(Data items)

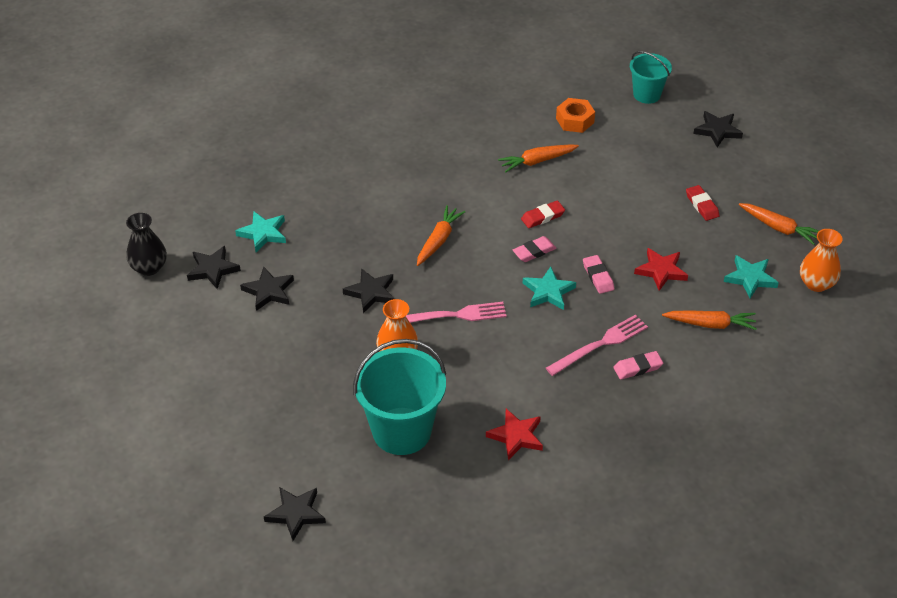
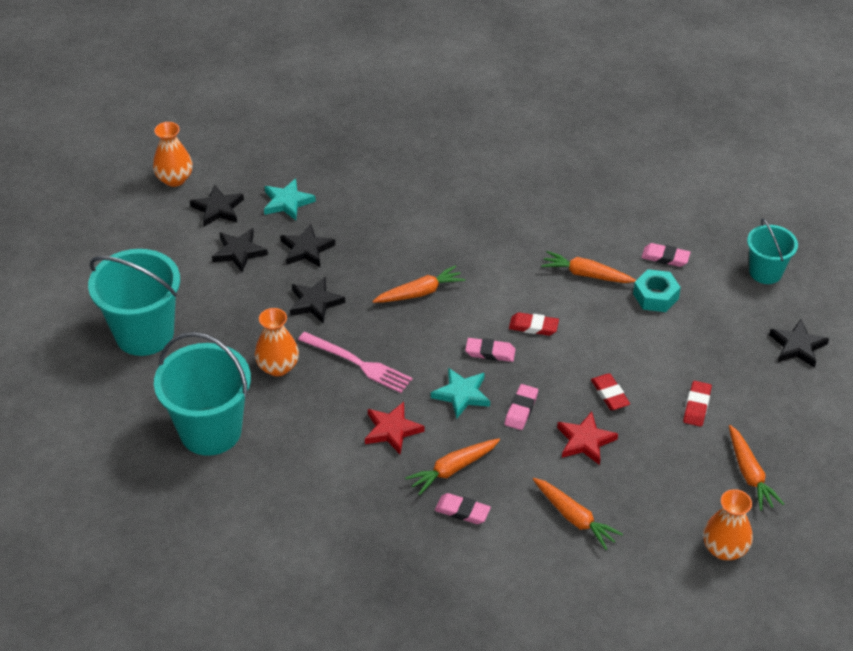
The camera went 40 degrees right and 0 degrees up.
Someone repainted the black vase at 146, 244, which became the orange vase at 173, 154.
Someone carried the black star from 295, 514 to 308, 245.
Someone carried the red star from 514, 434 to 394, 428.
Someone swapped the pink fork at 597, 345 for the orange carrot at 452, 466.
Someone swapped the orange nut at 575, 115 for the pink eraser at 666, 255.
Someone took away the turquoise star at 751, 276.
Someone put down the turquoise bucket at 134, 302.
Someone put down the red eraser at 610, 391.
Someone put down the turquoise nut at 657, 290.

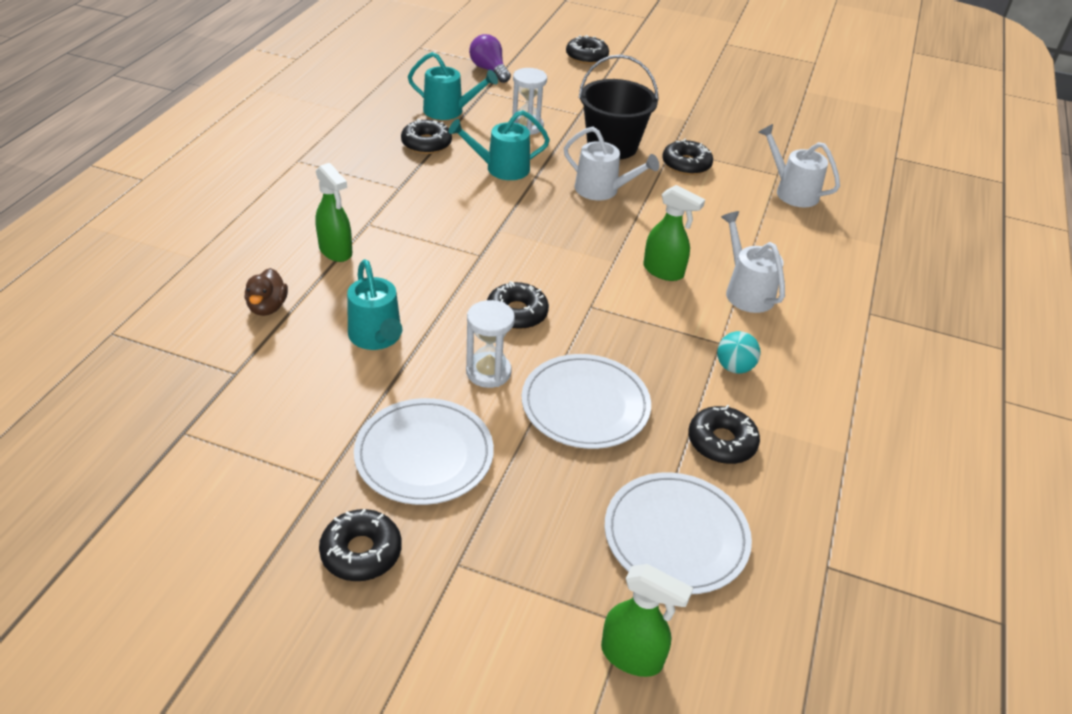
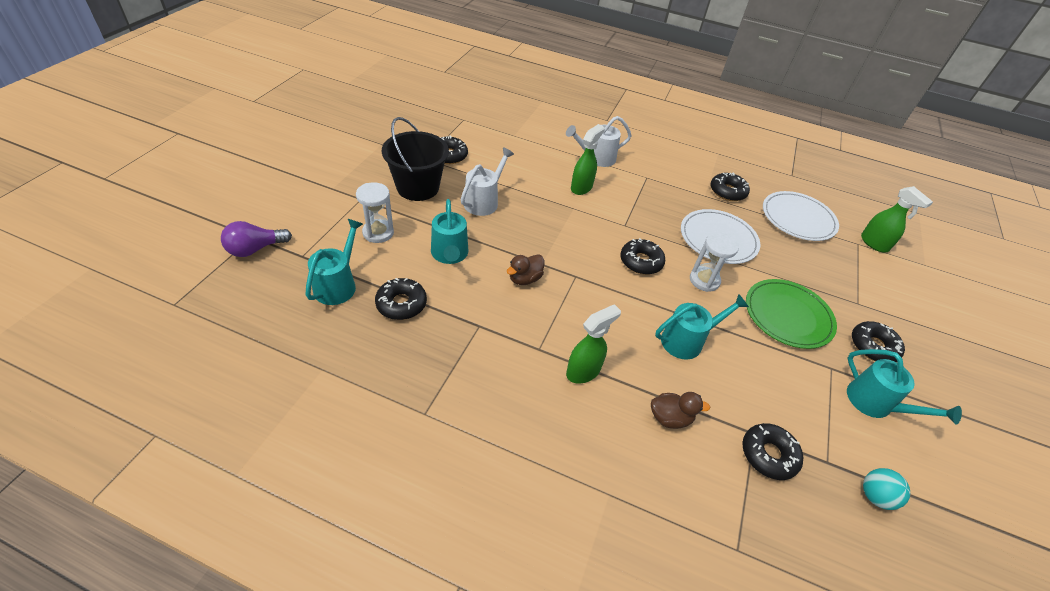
The camera went 90 degrees left and 5 degrees up.
Someone repainted the white plate at 424, 451, which became the green plate at 791, 314.
Someone carried the black donut from 587, 49 to 773, 451.
Someone rotated the green spray bottle at 647, 620 by 120 degrees clockwise.
Someone carried the turquoise ball from 739, 352 to 886, 489.
Someone took away the white watering can at 799, 165.
Someone put down the brown duck at 525, 269.
Someone put down the turquoise watering can at 904, 386.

Task goal: When copying the records above, please match them exactly but leave out all pictures.

Exercise output:
The camera went 40 degrees right and 0 degrees up.
Someone repainted the black vase at 146, 244, which became the orange vase at 173, 154.
Someone carried the black star from 295, 514 to 308, 245.
Someone carried the red star from 514, 434 to 394, 428.
Someone swapped the pink fork at 597, 345 for the orange carrot at 452, 466.
Someone swapped the orange nut at 575, 115 for the pink eraser at 666, 255.
Someone took away the turquoise star at 751, 276.
Someone put down the turquoise bucket at 134, 302.
Someone put down the red eraser at 610, 391.
Someone put down the turquoise nut at 657, 290.

The camera went 90 degrees left and 5 degrees up.
Someone repainted the white plate at 424, 451, which became the green plate at 791, 314.
Someone carried the black donut from 587, 49 to 773, 451.
Someone rotated the green spray bottle at 647, 620 by 120 degrees clockwise.
Someone carried the turquoise ball from 739, 352 to 886, 489.
Someone took away the white watering can at 799, 165.
Someone put down the brown duck at 525, 269.
Someone put down the turquoise watering can at 904, 386.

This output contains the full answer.